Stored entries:
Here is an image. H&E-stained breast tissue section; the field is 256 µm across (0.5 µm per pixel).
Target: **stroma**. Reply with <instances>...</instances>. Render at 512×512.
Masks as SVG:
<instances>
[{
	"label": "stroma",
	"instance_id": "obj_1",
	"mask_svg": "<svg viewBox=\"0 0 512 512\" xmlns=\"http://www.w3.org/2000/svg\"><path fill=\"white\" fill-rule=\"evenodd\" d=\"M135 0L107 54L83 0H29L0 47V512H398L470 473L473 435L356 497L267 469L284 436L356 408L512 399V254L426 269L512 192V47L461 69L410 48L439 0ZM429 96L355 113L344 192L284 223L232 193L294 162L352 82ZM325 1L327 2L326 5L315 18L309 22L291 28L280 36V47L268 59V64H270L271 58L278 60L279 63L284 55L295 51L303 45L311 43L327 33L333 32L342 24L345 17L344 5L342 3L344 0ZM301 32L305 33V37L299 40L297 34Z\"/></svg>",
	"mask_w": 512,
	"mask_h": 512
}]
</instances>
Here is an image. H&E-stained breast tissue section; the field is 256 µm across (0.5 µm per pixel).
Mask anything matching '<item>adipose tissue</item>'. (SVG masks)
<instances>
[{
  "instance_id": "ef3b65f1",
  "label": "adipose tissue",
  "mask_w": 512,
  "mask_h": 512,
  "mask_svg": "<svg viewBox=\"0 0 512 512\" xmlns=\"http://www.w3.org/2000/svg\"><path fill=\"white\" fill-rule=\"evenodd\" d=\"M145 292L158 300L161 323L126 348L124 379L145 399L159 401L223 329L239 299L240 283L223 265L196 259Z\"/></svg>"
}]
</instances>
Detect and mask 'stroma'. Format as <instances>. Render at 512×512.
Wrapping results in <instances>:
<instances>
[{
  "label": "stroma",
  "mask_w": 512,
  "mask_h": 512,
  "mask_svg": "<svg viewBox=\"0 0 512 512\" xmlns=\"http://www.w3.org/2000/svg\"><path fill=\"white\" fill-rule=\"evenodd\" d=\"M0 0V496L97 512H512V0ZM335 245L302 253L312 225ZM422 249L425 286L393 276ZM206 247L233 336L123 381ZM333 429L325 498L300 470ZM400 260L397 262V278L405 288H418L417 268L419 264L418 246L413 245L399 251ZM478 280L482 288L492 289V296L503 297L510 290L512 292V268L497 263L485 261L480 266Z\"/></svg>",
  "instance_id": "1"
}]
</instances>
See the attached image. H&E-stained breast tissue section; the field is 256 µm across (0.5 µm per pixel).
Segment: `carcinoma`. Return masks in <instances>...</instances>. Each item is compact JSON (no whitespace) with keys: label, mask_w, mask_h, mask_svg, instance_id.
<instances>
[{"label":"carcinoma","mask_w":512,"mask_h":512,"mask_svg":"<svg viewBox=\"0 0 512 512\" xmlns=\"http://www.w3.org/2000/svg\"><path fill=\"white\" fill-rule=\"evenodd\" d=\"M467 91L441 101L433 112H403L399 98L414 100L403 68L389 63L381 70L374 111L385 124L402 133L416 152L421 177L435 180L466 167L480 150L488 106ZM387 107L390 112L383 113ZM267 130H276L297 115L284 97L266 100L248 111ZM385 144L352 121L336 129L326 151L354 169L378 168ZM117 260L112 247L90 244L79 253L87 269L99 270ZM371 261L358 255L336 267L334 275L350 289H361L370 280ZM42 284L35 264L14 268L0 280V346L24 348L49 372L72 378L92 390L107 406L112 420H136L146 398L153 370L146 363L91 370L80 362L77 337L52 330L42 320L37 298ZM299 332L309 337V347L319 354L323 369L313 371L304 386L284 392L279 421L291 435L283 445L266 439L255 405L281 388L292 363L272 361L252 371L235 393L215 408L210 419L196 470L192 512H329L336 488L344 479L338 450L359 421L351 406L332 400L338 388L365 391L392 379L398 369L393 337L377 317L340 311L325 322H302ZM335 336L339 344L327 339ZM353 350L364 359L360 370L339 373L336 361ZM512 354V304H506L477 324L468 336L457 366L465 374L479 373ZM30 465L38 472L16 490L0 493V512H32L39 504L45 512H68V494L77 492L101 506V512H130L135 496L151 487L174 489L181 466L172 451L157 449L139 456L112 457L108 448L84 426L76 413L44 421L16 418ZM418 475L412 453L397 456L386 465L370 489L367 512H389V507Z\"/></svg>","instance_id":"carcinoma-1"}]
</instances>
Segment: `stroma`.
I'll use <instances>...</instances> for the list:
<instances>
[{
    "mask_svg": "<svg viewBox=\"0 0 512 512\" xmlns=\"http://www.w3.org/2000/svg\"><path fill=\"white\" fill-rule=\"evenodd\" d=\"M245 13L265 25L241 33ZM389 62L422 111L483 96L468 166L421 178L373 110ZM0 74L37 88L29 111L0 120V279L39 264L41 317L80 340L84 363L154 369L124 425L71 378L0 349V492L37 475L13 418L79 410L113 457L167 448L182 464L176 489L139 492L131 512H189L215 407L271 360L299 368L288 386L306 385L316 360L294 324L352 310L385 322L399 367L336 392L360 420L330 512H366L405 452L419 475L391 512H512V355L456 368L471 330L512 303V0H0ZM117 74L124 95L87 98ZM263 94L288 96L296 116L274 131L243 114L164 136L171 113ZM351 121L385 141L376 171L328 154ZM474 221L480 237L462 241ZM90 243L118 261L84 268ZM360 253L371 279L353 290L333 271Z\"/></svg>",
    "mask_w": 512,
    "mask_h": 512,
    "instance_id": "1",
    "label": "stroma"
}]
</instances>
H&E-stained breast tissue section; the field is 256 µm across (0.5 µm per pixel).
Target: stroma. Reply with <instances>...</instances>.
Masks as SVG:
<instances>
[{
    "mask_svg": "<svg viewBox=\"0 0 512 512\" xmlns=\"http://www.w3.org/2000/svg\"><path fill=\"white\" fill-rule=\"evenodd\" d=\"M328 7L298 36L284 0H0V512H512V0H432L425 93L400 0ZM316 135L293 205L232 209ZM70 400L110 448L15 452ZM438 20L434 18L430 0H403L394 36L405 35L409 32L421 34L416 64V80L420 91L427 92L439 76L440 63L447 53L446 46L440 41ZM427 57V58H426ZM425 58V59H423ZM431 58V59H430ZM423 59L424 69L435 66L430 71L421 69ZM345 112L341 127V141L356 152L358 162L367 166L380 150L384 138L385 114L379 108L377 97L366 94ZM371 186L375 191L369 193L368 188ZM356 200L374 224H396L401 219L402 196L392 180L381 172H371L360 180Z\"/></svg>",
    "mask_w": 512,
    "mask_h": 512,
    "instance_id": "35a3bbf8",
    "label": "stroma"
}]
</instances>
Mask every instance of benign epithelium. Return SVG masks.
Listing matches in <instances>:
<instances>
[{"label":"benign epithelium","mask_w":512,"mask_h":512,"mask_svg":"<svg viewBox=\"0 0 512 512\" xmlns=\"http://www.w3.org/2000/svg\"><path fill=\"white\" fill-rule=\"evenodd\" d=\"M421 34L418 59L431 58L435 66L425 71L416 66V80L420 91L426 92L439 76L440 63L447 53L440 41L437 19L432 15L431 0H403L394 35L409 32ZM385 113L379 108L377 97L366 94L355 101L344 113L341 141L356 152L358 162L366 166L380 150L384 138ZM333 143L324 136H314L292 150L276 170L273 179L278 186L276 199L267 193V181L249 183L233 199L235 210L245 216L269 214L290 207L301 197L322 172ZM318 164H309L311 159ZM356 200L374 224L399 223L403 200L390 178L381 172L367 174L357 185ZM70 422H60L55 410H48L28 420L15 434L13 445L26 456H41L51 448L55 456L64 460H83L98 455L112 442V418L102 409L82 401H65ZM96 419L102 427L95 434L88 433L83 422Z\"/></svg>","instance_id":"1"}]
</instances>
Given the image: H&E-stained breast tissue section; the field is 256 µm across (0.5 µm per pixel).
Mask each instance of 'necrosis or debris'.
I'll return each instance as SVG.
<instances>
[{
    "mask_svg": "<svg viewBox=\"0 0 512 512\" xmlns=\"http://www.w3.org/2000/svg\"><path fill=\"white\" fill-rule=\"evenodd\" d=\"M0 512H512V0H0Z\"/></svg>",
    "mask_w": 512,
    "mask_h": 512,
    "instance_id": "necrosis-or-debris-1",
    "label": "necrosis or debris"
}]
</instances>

## Brief
Everything from the line containing "Mask anything matching" down to the line containing "See the attached" should be repeated exactly, with both end lines kept and no other lines added.

## Response
Mask anything matching '<item>adipose tissue</item>'. (SVG masks)
<instances>
[{
  "instance_id": "ef3b65f1",
  "label": "adipose tissue",
  "mask_w": 512,
  "mask_h": 512,
  "mask_svg": "<svg viewBox=\"0 0 512 512\" xmlns=\"http://www.w3.org/2000/svg\"><path fill=\"white\" fill-rule=\"evenodd\" d=\"M145 292L158 300L161 323L126 348L124 379L145 399L159 401L223 329L239 299L240 283L223 265L196 259Z\"/></svg>"
}]
</instances>
Detect and mask 'stroma'. Format as <instances>. Render at 512×512.
Wrapping results in <instances>:
<instances>
[{
  "label": "stroma",
  "mask_w": 512,
  "mask_h": 512,
  "mask_svg": "<svg viewBox=\"0 0 512 512\" xmlns=\"http://www.w3.org/2000/svg\"><path fill=\"white\" fill-rule=\"evenodd\" d=\"M0 0V496L97 512H512V0ZM335 245L302 253L312 225ZM422 249L425 286L393 276ZM206 247L233 336L123 381ZM333 429L325 498L300 470ZM400 260L397 262V278L405 288H418L417 268L419 264L418 246L413 245L399 251ZM478 280L482 288L492 289V296L503 297L510 290L512 292V268L497 263L485 261L480 266Z\"/></svg>",
  "instance_id": "1"
}]
</instances>
See the attached image. H&E-stained breast tissue section; the field is 256 µm across (0.5 µm per pixel).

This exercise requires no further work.